**EXERCISE:**
Return, from the material below, each line in which the word "minus" is present.

|---|

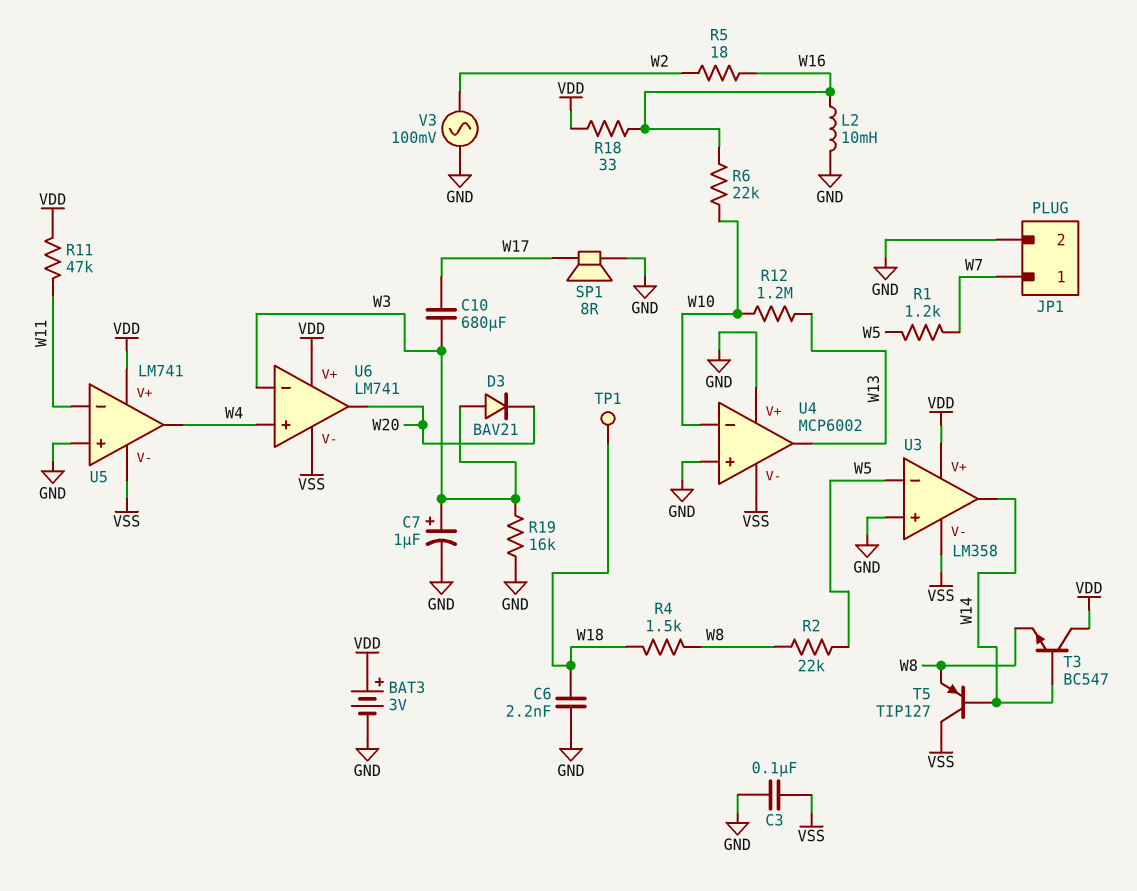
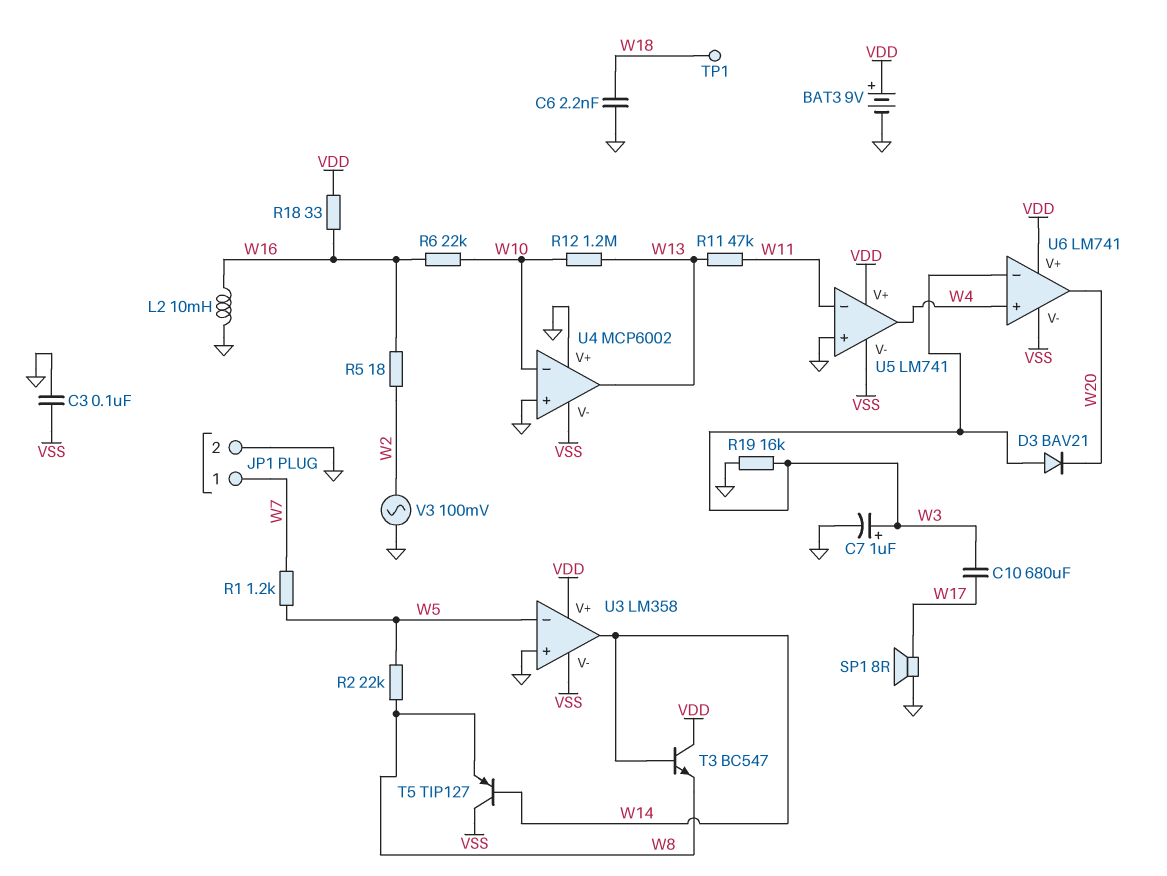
BAT3: 3V (plus VDD, minus GND) -> 9V (plus VDD, minus GND)
R4: 1.5k (W8, W18) -> none
R11: 47k (VDD, W11) -> 47k (W11, W13)

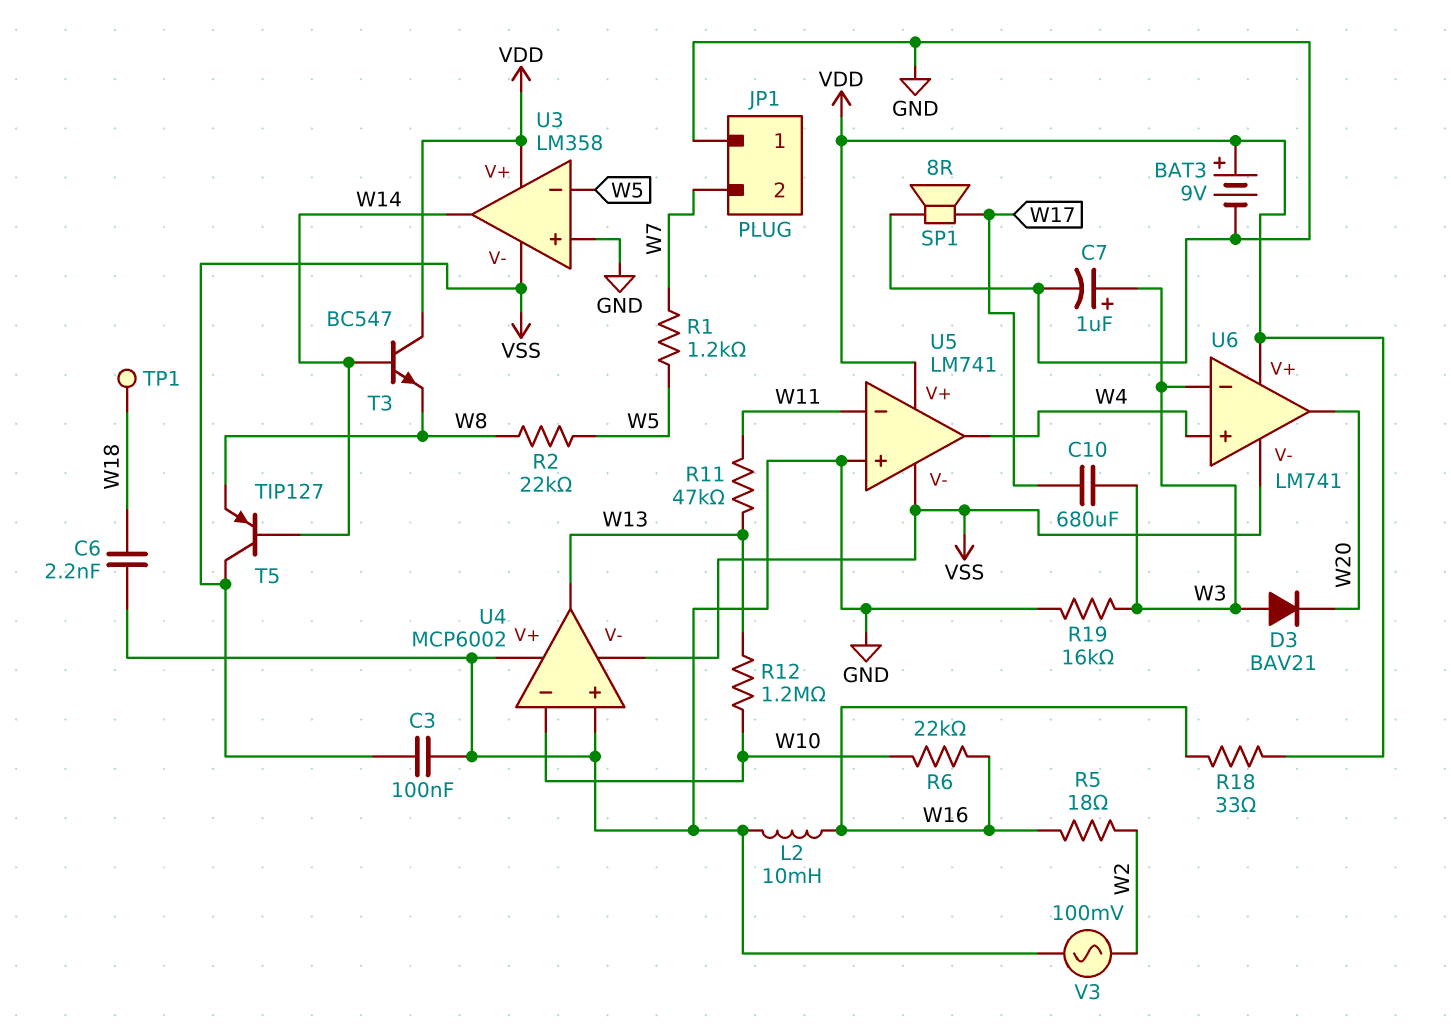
JP1 pin 1: W7 -> GND
JP1 pin 2: GND -> W7

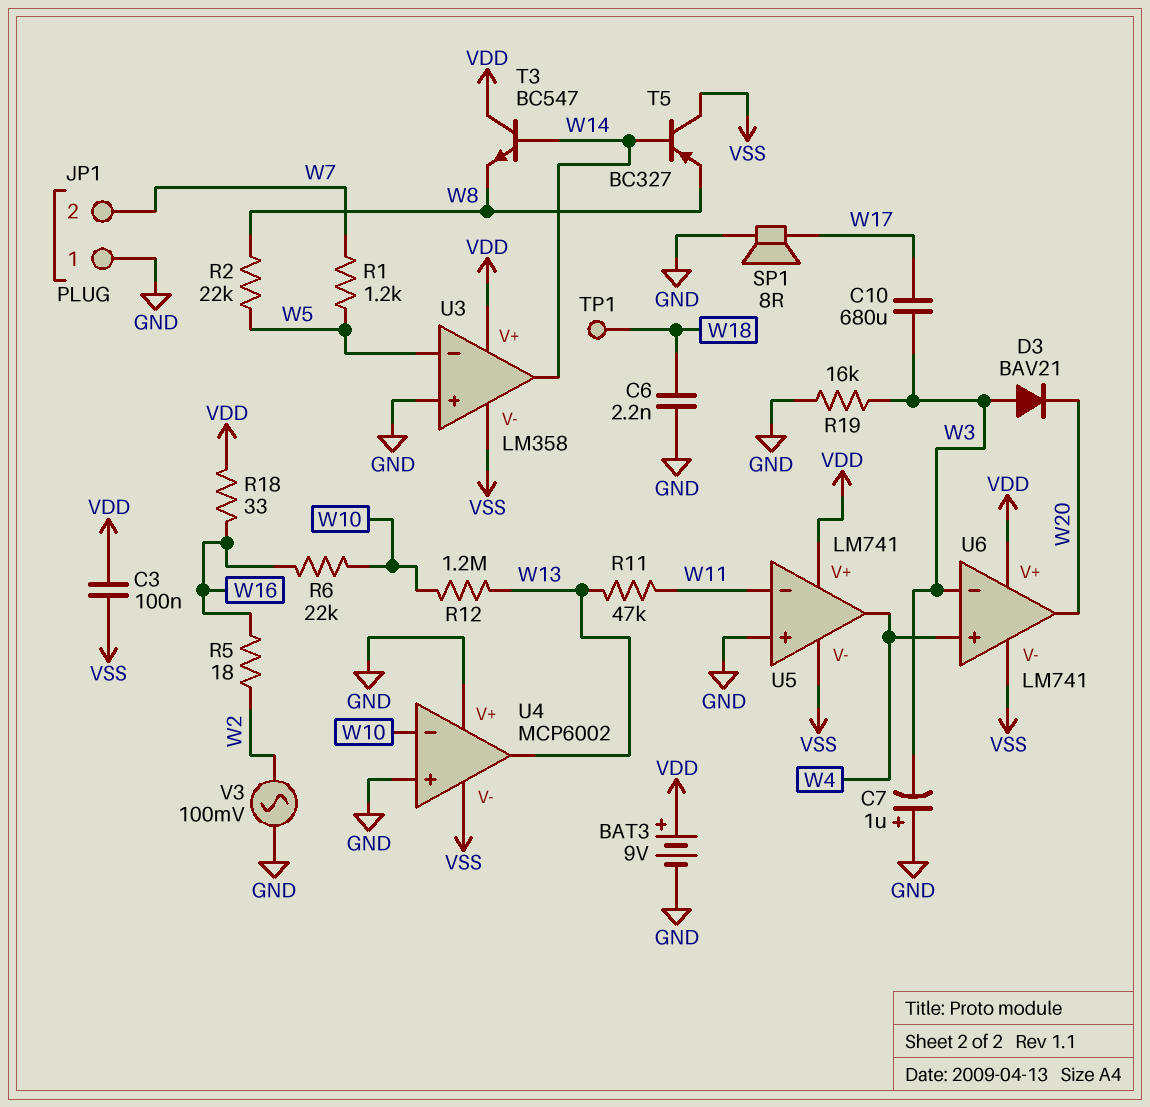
C3: 100nF (GND, VSS) -> 100nF (VDD, VSS)
C7: 1uF (plus W3, minus GND) -> 1uF (plus GND, minus W3)
L2: 10mH (GND, W16) -> none
T5: PNP TIP127 (B W14, C VSS, E W8) -> PNP BC327 (B W14, C VSS, E W8)

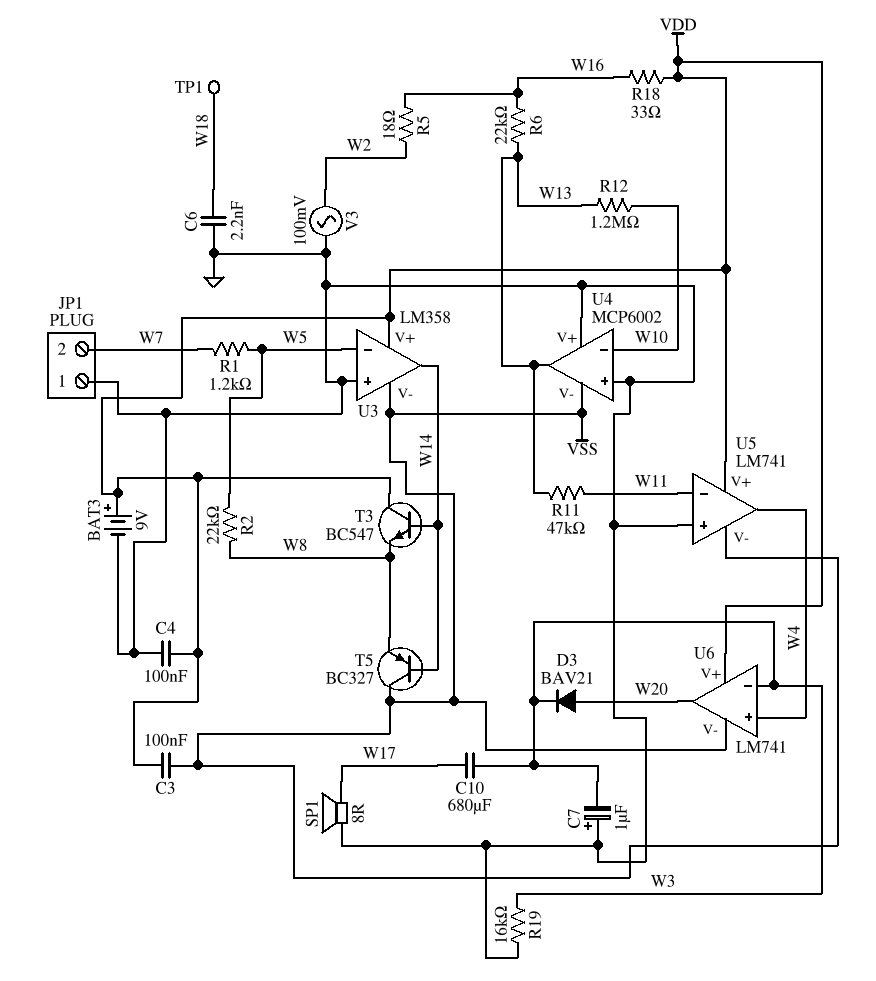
C4: none -> 100nF (GND, VDD)
D3: diode BAV21 (A W3, K W20) -> diode BAV21 (A W20, K W3)
R6: 22k (W10, W16) -> 22k (W13, W16)

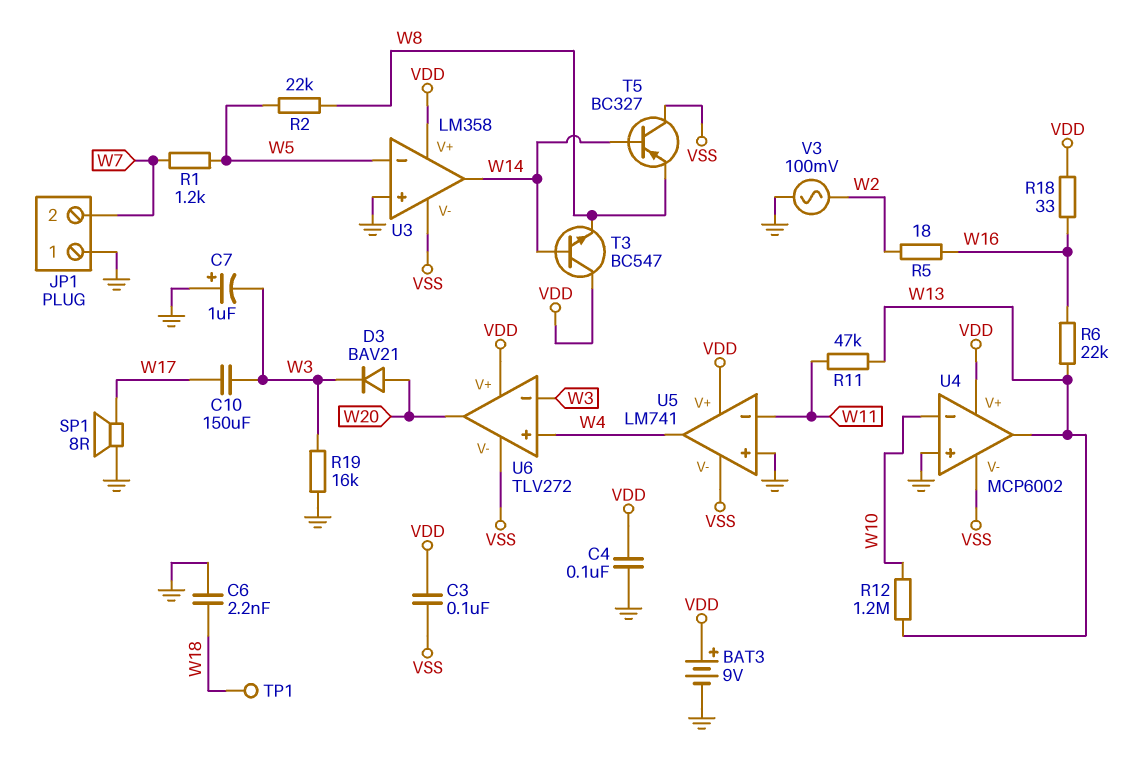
C10: 680uF (W3, W17) -> 150uF (W3, W17)
U4 pin V+: GND -> VDD
U6: LM741 -> TLV272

|---|

**REPLY:**
BAT3: 3V (plus VDD, minus GND) -> 9V (plus VDD, minus GND)
C7: 1uF (plus W3, minus GND) -> 1uF (plus GND, minus W3)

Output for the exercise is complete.